___ Material provided

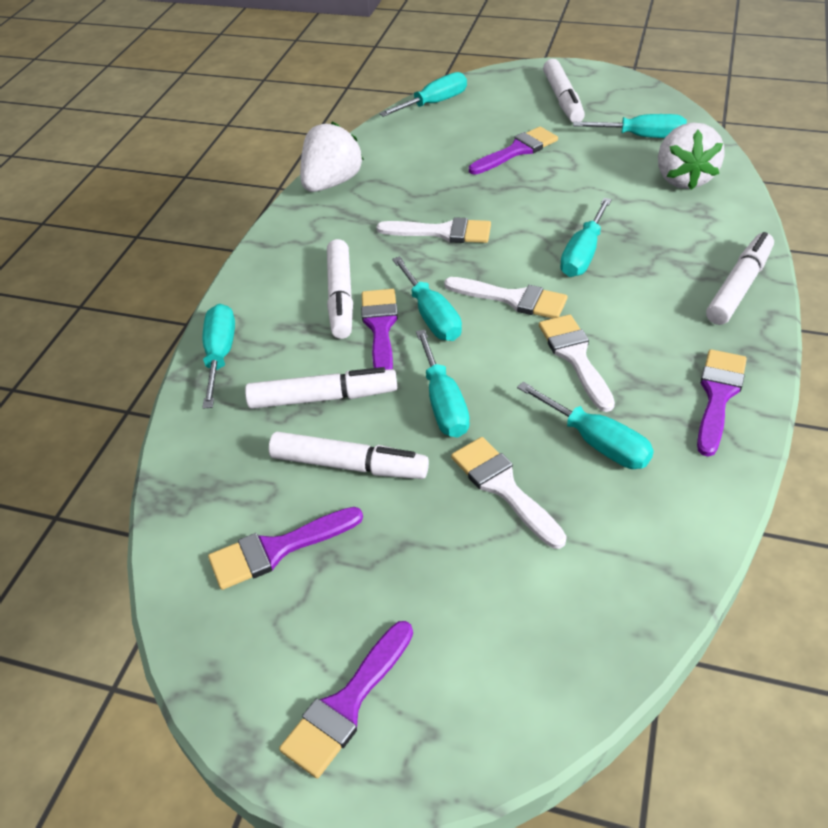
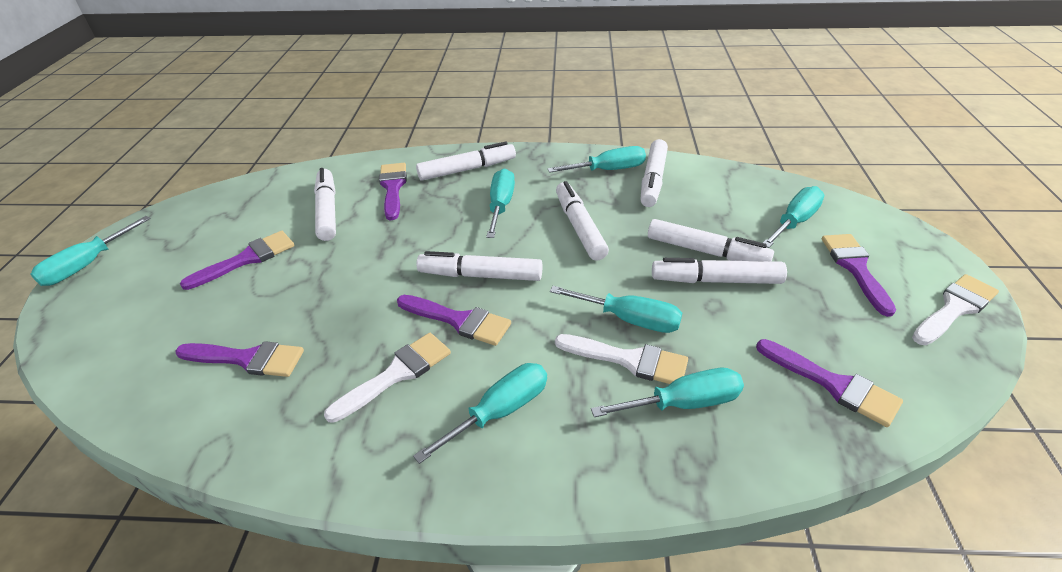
purple brush: 5 -> 6
white brush: 4 -> 3
white marker: 5 -> 7
white strawberry: 2 -> 0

______

*Task statement*: Output the listing above in full, exactly. No images.

*Answer to this problem*:
purple brush: 5 -> 6
white brush: 4 -> 3
white marker: 5 -> 7
white strawberry: 2 -> 0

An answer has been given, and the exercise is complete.